Assignment
Print, exactly and without pictures, the lines from the one where "Give the pixel-coordinate" appears down to the end of the entries.

Stored items
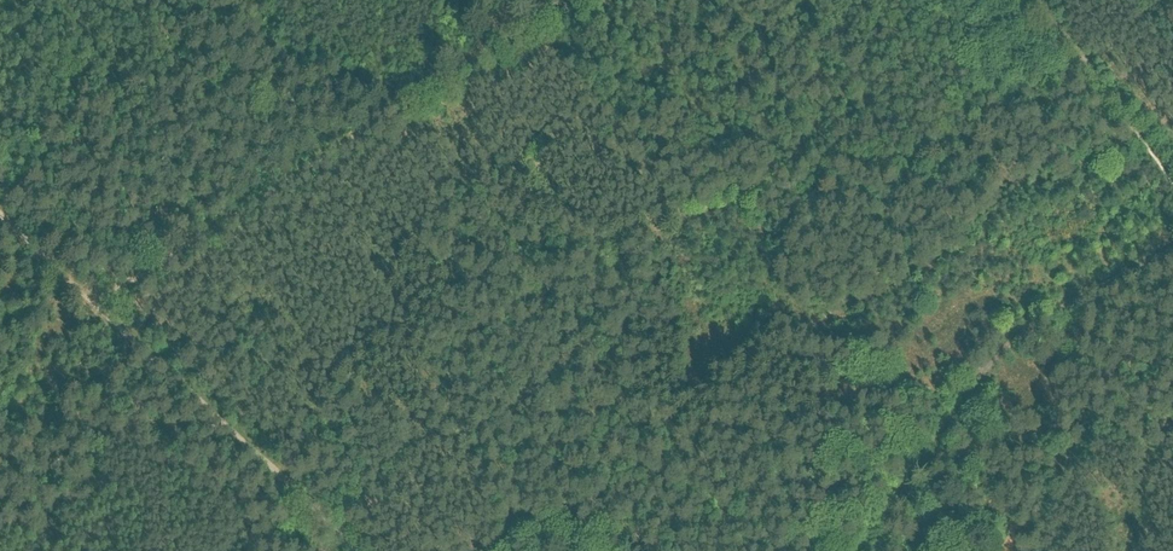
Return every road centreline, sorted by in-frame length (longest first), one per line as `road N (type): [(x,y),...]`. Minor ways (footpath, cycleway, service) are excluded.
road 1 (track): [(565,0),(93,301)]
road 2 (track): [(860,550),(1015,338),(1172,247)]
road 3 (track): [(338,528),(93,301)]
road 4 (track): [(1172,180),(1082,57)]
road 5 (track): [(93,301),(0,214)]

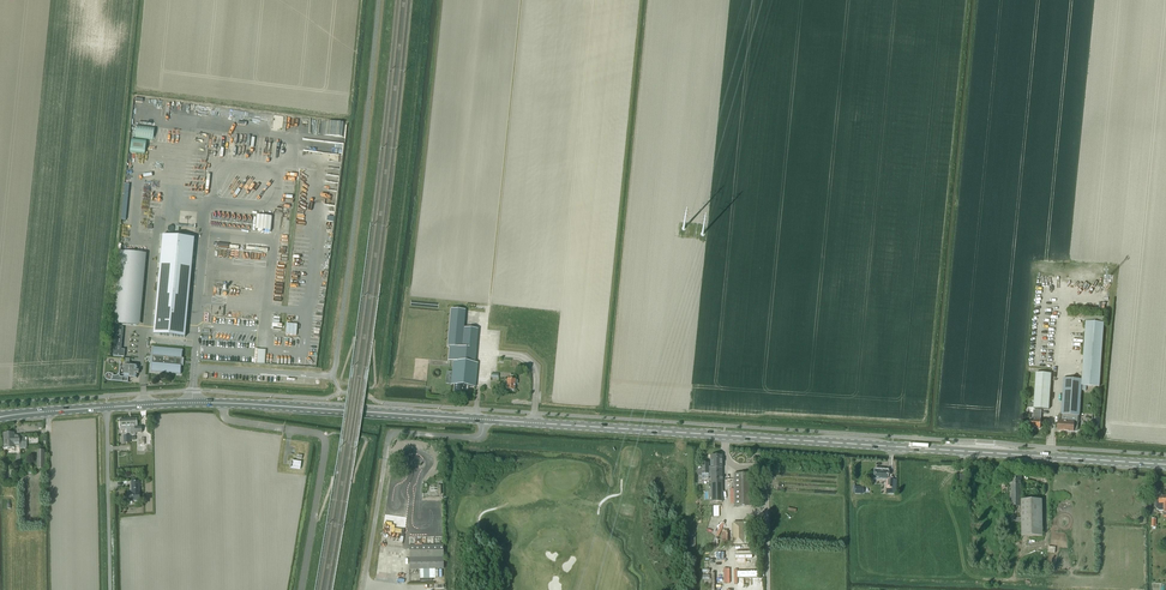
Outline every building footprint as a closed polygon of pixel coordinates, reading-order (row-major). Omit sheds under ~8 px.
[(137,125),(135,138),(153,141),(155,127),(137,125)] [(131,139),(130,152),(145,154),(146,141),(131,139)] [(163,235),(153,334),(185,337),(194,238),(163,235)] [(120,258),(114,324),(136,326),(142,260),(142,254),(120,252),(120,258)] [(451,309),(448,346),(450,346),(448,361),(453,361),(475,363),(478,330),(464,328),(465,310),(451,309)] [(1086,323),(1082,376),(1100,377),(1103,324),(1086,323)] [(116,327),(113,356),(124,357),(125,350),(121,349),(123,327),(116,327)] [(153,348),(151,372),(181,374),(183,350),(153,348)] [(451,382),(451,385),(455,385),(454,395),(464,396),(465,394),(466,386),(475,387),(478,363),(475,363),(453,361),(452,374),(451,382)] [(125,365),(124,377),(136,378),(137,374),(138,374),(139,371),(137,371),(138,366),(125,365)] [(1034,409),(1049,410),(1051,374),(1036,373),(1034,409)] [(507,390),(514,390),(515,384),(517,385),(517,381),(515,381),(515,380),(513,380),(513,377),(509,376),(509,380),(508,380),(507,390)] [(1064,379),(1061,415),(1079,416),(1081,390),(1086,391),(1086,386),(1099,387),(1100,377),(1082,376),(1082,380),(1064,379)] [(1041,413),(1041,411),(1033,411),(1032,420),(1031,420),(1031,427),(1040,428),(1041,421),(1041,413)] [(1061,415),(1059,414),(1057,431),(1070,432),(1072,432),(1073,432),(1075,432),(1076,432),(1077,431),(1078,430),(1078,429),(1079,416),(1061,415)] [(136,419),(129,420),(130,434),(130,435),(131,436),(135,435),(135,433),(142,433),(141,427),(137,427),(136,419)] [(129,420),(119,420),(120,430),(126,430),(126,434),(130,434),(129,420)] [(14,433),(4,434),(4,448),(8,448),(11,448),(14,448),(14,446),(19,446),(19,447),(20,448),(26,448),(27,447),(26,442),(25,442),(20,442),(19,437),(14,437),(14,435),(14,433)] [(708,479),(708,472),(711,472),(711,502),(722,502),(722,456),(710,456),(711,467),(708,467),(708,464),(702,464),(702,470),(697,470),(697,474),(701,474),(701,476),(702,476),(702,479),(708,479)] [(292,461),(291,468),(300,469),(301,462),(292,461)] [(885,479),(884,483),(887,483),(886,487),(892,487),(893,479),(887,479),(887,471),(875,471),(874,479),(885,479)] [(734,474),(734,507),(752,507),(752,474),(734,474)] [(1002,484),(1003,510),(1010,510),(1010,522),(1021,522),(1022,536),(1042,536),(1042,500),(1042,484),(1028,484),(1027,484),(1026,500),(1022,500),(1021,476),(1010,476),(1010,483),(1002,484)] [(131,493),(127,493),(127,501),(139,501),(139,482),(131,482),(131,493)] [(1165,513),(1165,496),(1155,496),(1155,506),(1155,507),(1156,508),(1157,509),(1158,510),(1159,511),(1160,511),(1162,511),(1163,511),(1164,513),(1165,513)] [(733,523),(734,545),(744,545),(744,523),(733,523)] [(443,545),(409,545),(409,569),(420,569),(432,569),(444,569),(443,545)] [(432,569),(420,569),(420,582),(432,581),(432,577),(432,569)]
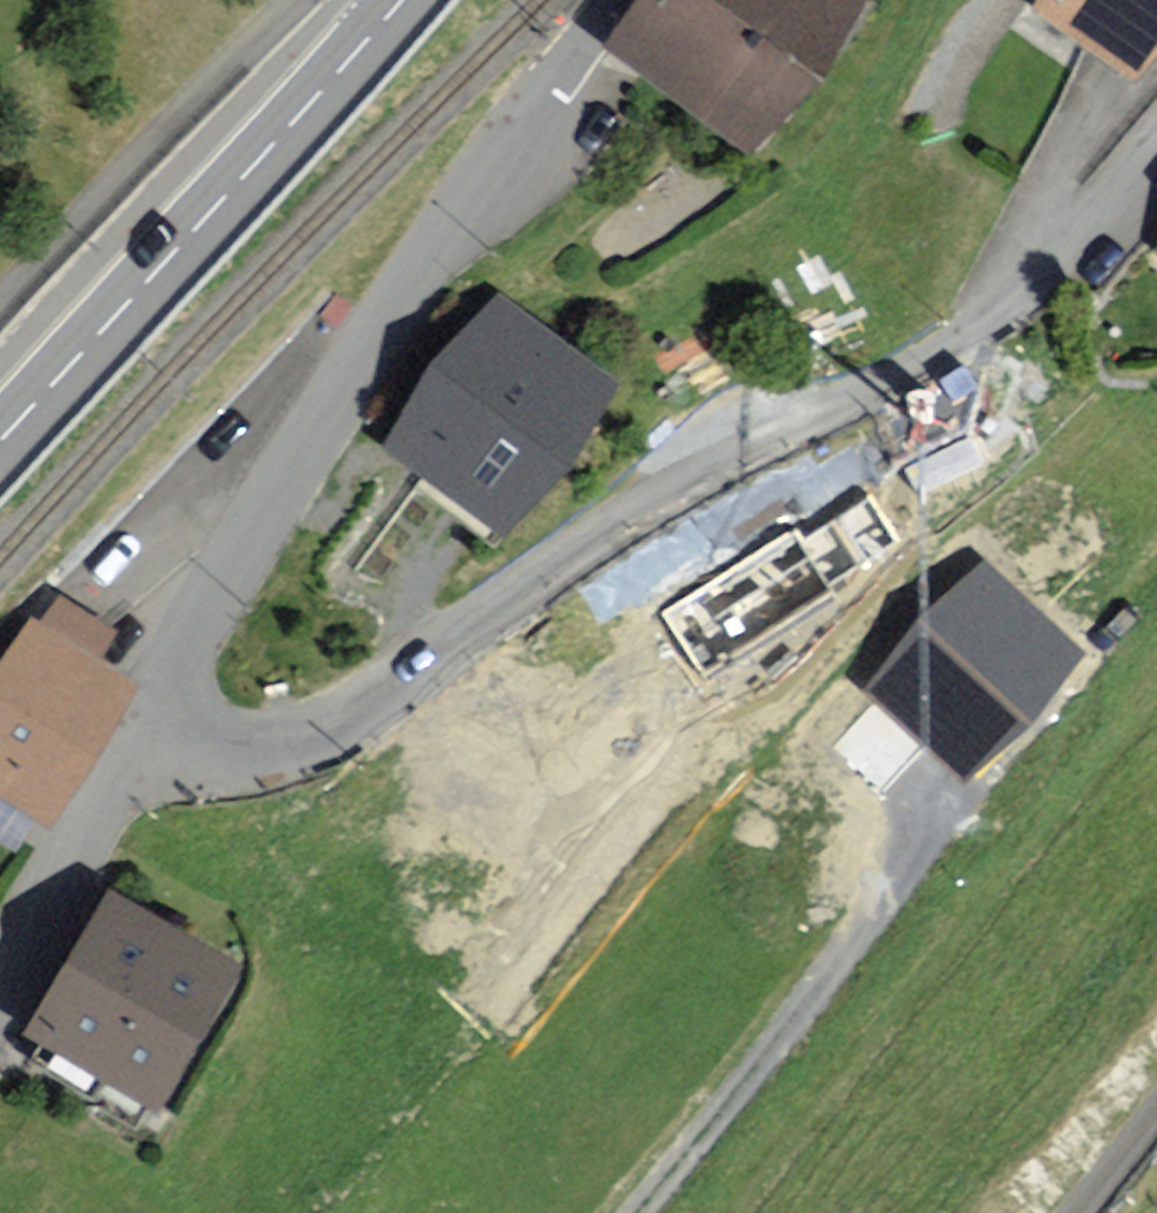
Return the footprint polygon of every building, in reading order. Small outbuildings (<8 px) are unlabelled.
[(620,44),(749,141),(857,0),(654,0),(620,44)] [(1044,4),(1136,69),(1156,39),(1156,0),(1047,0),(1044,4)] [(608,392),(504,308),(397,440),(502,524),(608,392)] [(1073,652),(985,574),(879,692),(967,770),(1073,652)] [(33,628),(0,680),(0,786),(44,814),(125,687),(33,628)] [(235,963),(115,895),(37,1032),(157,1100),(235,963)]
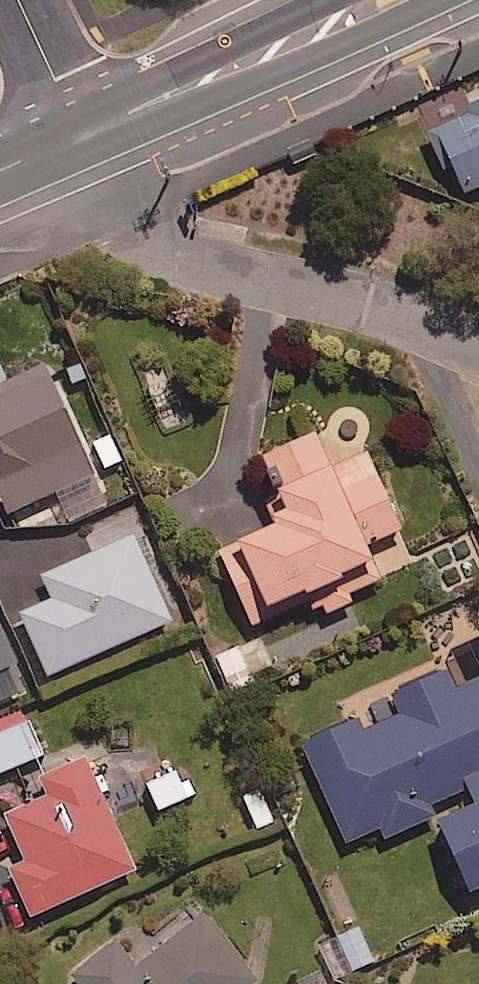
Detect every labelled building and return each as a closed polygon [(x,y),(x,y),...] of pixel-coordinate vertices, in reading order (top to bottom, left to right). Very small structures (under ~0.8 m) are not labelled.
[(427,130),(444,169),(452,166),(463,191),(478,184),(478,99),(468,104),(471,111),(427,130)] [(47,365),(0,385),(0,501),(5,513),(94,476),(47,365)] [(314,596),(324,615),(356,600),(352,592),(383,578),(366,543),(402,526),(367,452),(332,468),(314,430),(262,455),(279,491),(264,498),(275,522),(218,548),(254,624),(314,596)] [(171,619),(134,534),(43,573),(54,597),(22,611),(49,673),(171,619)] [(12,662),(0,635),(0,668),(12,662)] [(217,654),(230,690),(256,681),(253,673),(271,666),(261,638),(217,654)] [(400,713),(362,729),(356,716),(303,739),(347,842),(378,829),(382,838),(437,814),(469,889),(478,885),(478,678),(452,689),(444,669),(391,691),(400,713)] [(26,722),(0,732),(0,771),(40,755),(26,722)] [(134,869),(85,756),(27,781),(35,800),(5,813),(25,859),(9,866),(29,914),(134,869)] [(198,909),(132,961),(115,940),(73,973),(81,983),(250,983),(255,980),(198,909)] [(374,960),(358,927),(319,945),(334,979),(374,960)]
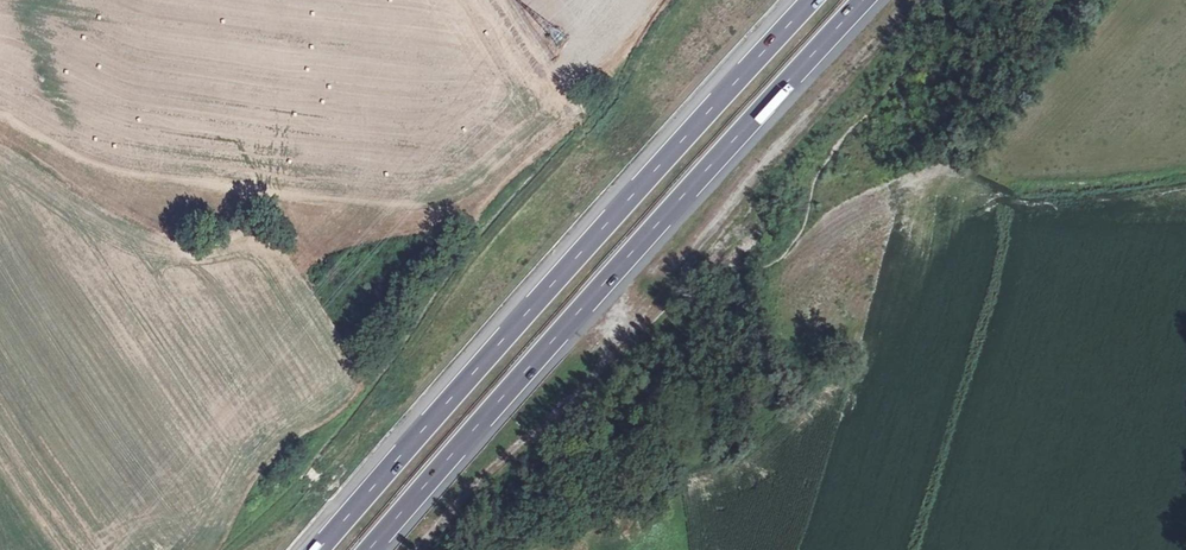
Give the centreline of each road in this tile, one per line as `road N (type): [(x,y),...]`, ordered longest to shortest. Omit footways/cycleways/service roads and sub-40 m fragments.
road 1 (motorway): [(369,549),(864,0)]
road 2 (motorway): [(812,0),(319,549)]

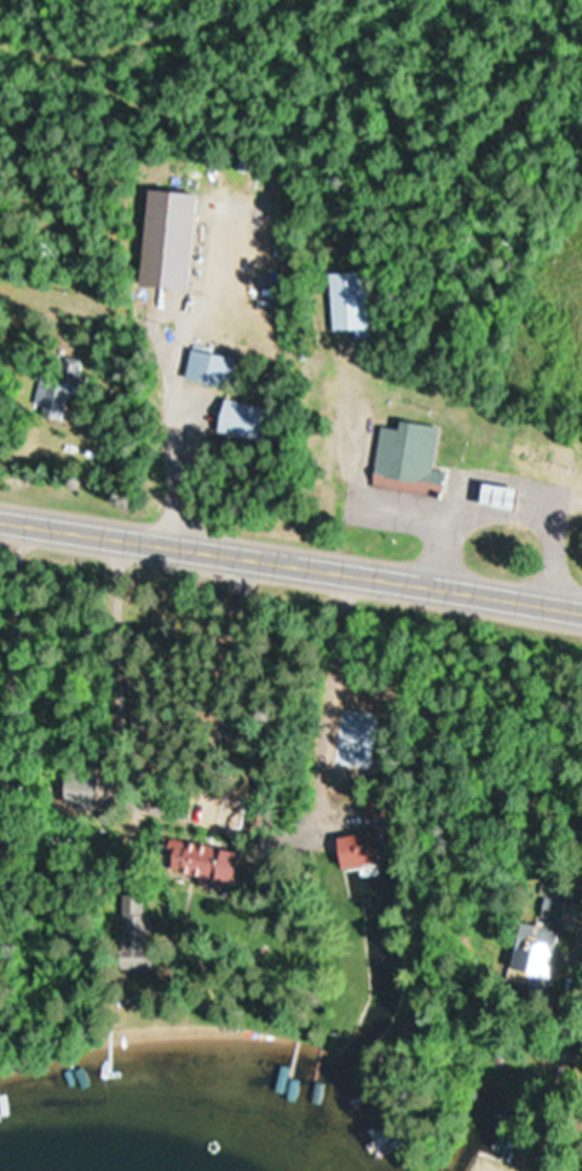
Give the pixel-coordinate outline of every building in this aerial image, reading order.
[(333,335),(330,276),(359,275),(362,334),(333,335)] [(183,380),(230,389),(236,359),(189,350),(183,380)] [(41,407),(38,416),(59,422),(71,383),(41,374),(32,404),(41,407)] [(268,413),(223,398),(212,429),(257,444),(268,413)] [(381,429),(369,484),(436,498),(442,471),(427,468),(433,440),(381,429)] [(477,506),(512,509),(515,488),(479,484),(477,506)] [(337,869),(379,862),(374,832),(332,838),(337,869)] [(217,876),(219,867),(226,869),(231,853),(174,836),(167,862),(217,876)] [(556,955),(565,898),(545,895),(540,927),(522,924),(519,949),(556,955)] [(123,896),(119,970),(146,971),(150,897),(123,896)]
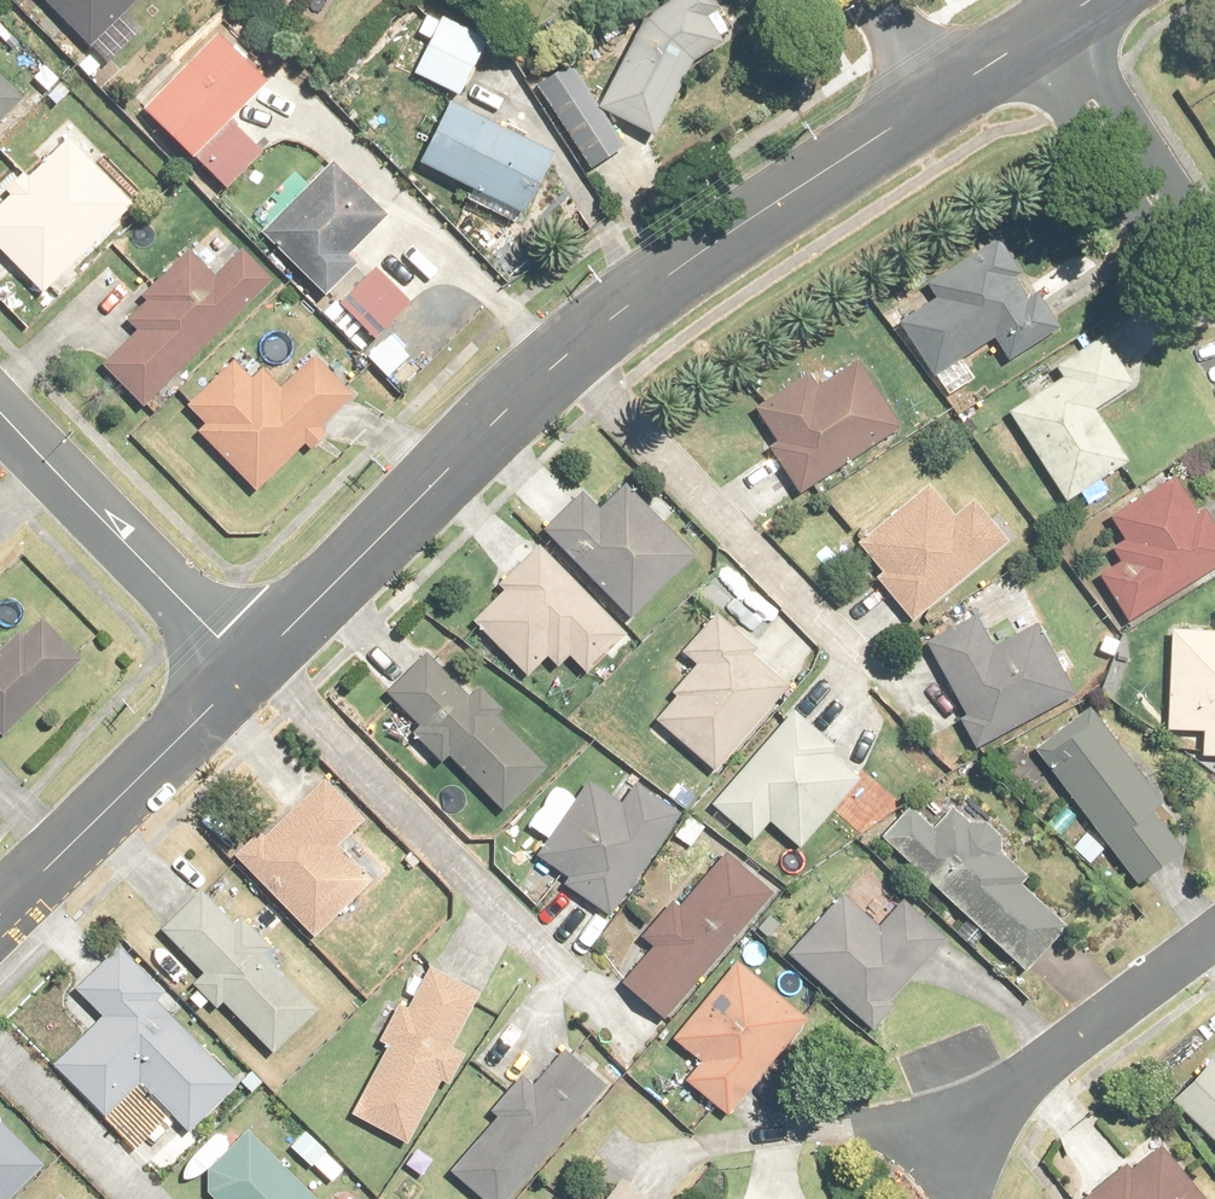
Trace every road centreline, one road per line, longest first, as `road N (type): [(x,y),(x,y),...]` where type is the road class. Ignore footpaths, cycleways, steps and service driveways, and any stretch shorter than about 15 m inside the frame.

Task answer
Give the pixel-coordinate outline of every building in this aerial image, reading order.
[(333,335),(330,276),(359,275),(362,334),(333,335)] [(183,380),(230,389),(236,359),(189,350),(183,380)] [(41,407),(38,416),(59,422),(71,383),(41,374),(32,404),(41,407)] [(268,413),(223,398),(212,429),(257,444),(268,413)] [(381,429),(369,484),(436,498),(442,471),(427,468),(433,440),(381,429)] [(477,506),(512,509),(515,488),(479,484),(477,506)] [(337,869),(379,862),(374,832),(332,838),(337,869)] [(217,876),(219,867),(226,869),(231,853),(174,836),(167,862),(217,876)] [(556,955),(565,898),(545,895),(540,927),(522,924),(519,949),(556,955)] [(123,896),(119,970),(146,971),(150,897),(123,896)]
Trace every road centreline, one road per line, longest first, as `road N (type): [(x,y),(x,y),...]` where type is the road class. Ignore footpaths, cycleways, steps and service driveways, and any stretch shorter than about 15 m inside the frame.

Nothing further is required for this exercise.